PROBLEM REQUIREMENTS
Without including any pictures, write out the data below exactly.

THE DATA
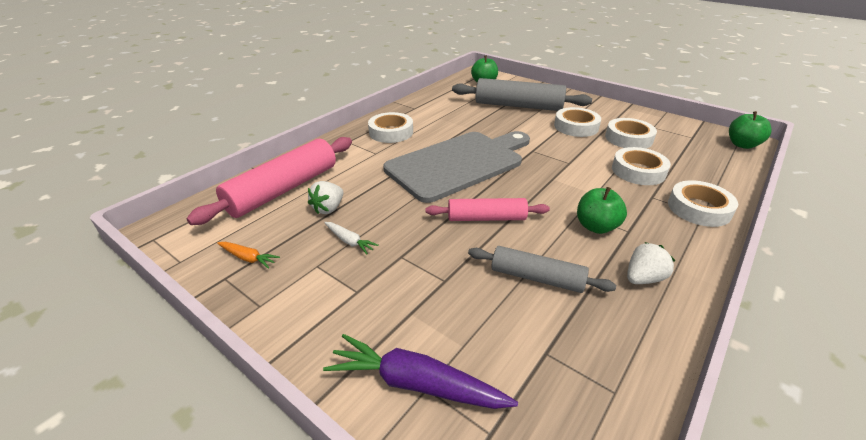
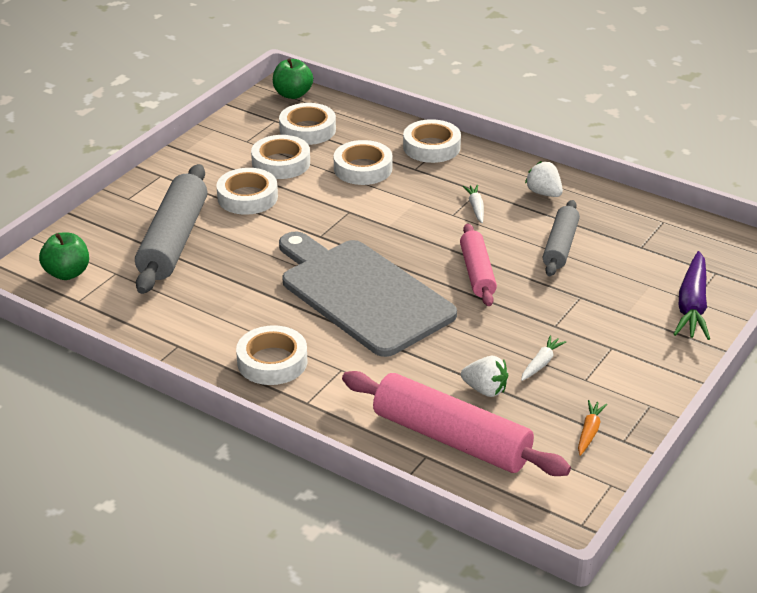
camera: 95 degrees left, 0 degrees up
(596, 226) = (476, 207): green apple -> white carrot
(687, 149) = (307, 130): none -> white tape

REPLY
camera: 95 degrees left, 0 degrees up
(596, 226) = (476, 207): green apple -> white carrot
(687, 149) = (307, 130): none -> white tape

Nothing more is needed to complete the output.